WORK TASK: Wherever a line below holds the word "cyan", copy that line.

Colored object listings

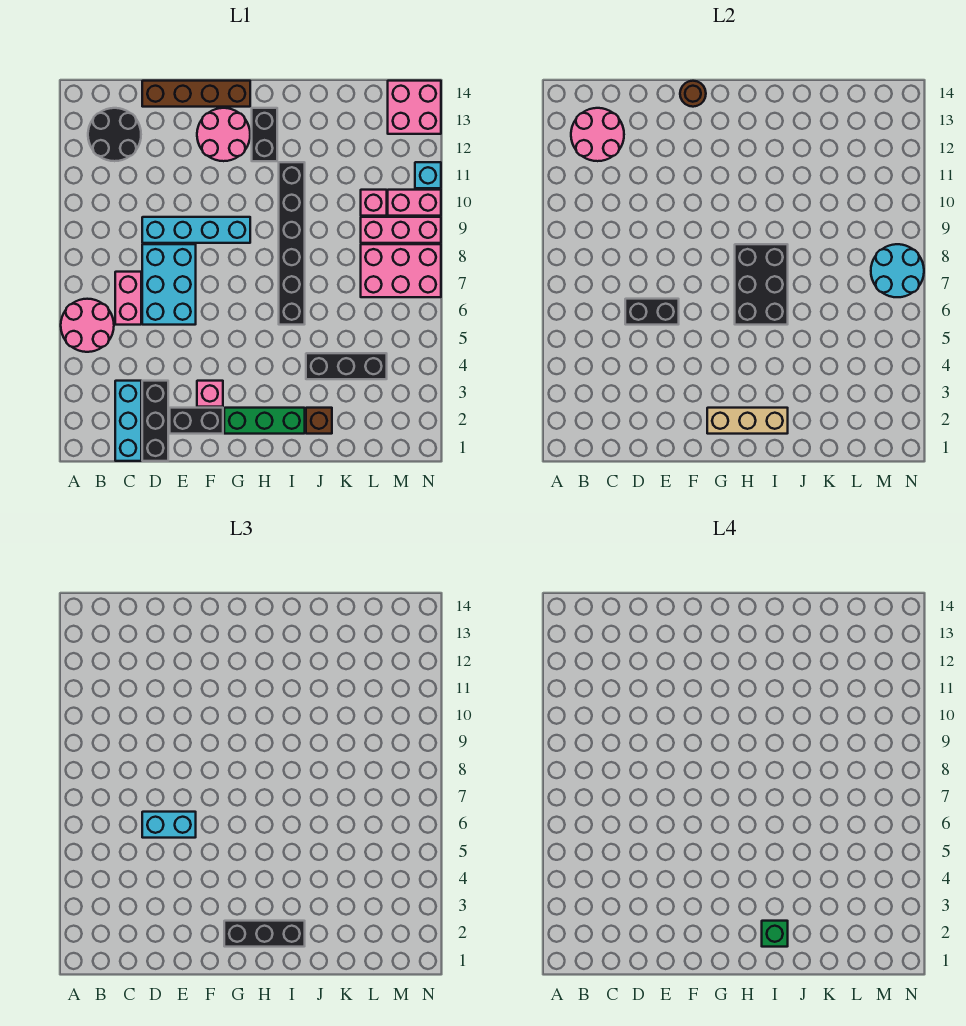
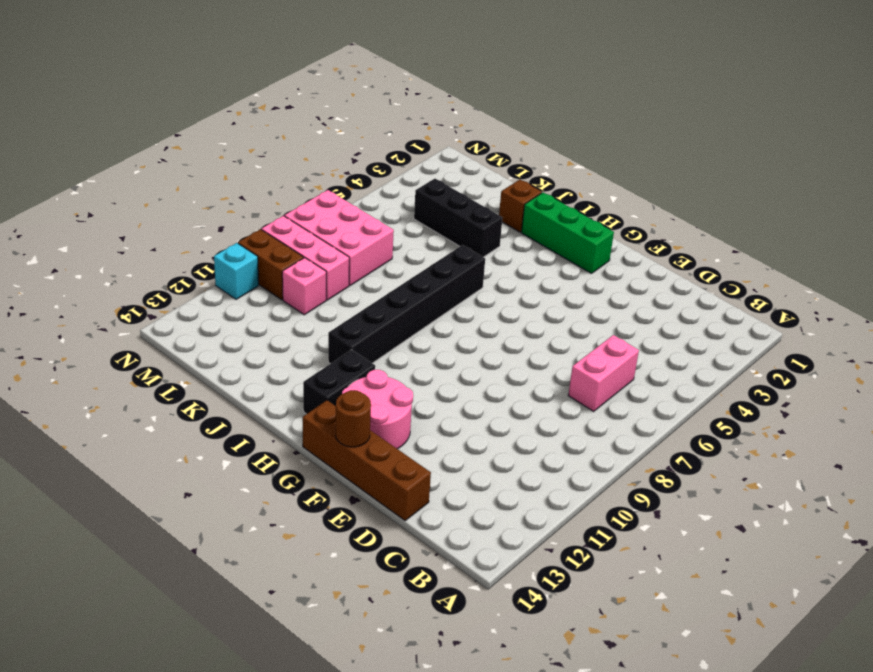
brown brick M10:N10 level 1 -> pink brick M10:N10 level 1
none -> pink round brick A5:B6 level 1
none -> black round brick B12:C13 level 1
none -> cyan brick C1:C3 level 1
none -> black brick D1:D3 level 1

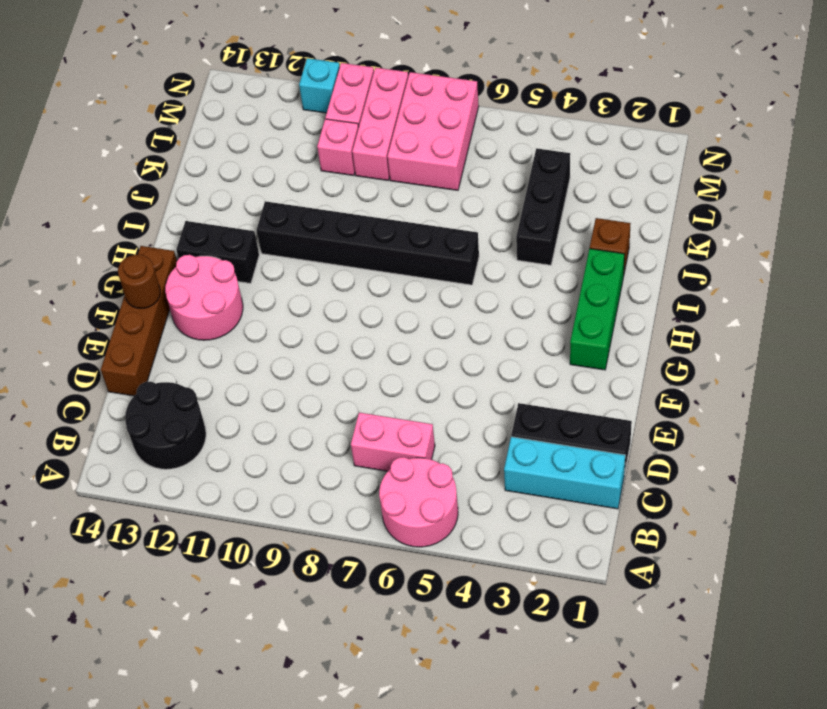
none -> cyan brick D6:E8 level 1
none -> cyan brick D9:G9 level 1
none -> black brick E2:F2 level 1
none -> pink brick F3 level 1

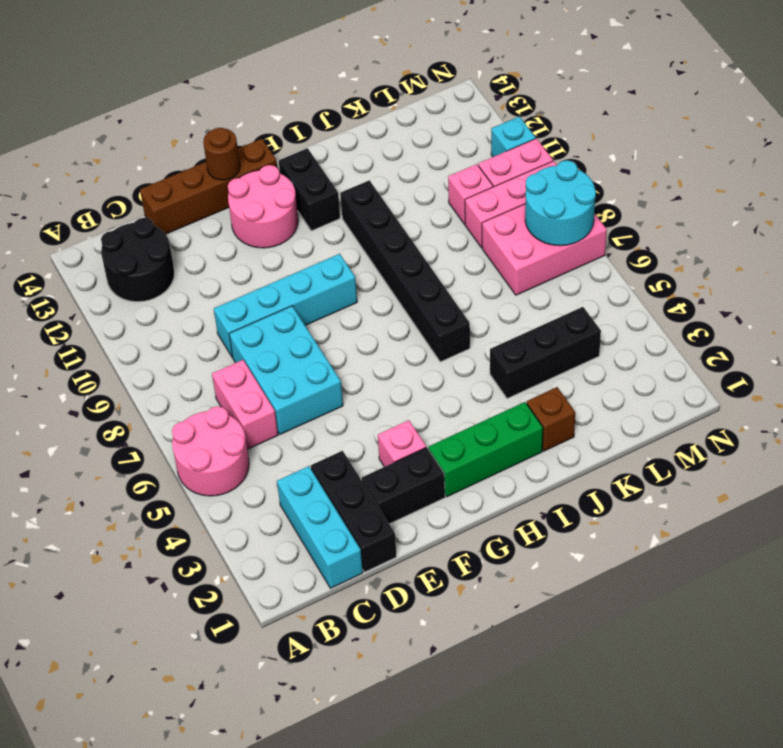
none -> pink brick M13:N14 level 1
none -> pink round brick B12:C13 level 2
none -> black brick D6:E6 level 2
none -> tan brick G2:I2 level 2

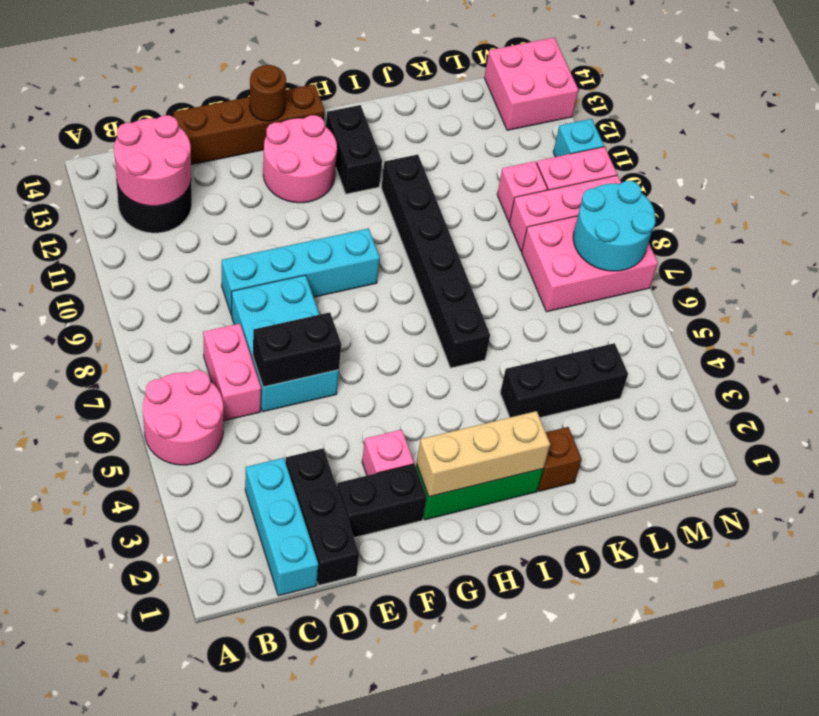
none -> black brick H6:I8 level 2
none -> cyan brick D6:E6 level 3
none -> black brick G2:I2 level 3
none -> green brick I2 level 4

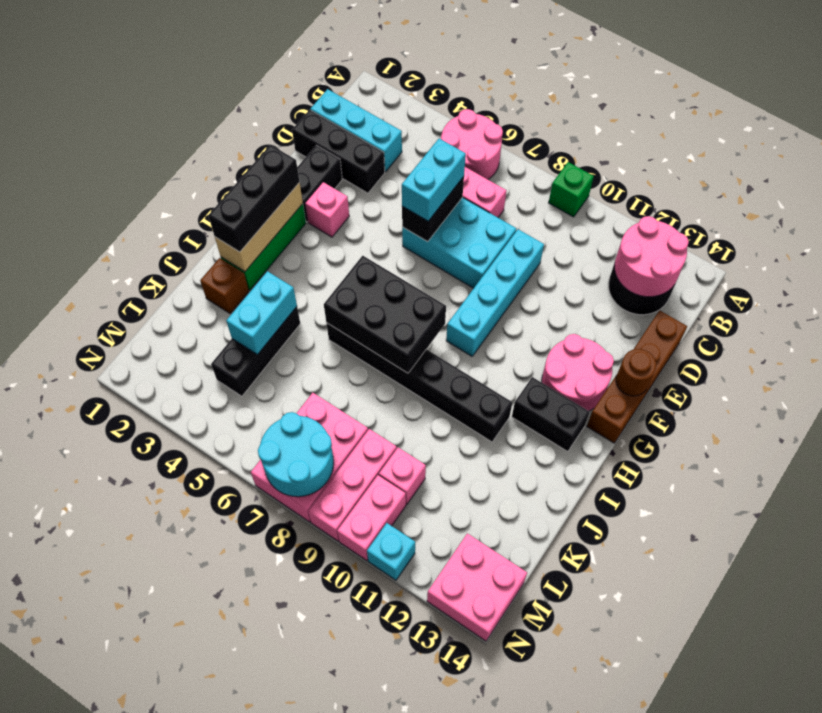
green brick A9 level 1 -> green brick I2 level 4
cyan brick J4:K4 level 2 -> none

RESPONSE TO THIS EXERCISE:
none -> cyan brick C1:C3 level 1
none -> cyan brick D6:E8 level 1
none -> cyan brick D9:G9 level 1
none -> cyan brick D6:E6 level 3
cyan brick J4:K4 level 2 -> none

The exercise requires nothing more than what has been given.